Data in this exercise below:

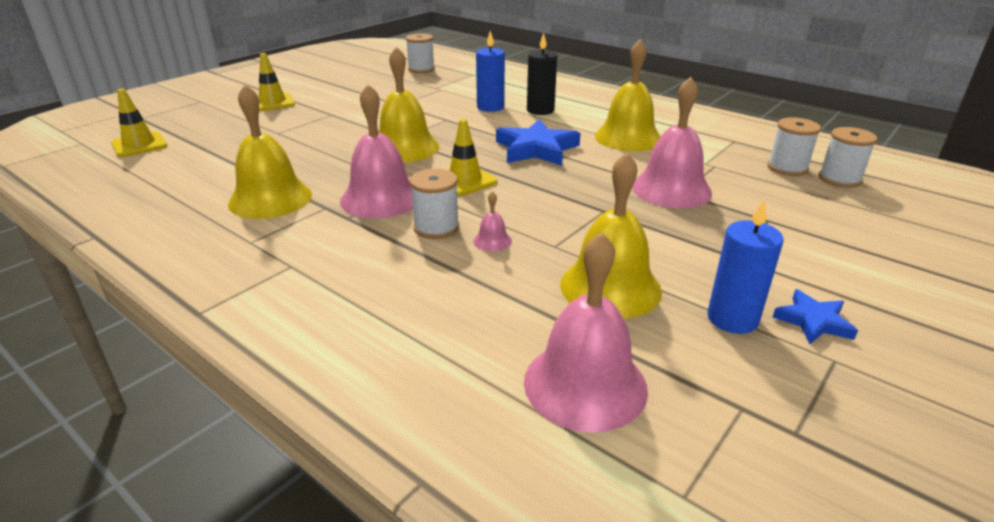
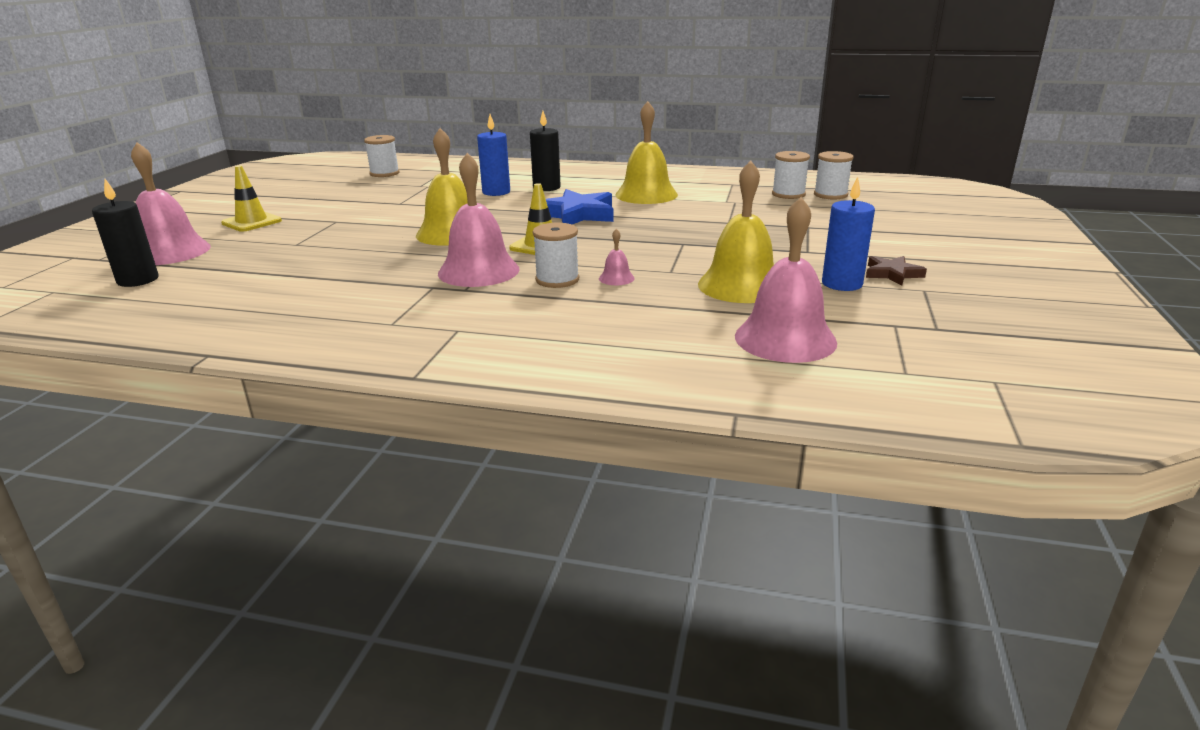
camera: 25 degrees left, 5 degrees down
(139, 145) = (138, 280): yellow traffic cone -> black candle
(270, 199) = (365, 291): yellow bell -> none
(671, 189) = (719, 221): pink bell -> pink bell (169, 252)
(813, 321) = (892, 274): blue star -> brown star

End of Data in this exercise.

→ **Instructions to follow**
Filter the data for the string "yellow" and copy every line that has it.

→ **Exercise solution**
(139, 145) = (138, 280): yellow traffic cone -> black candle
(270, 199) = (365, 291): yellow bell -> none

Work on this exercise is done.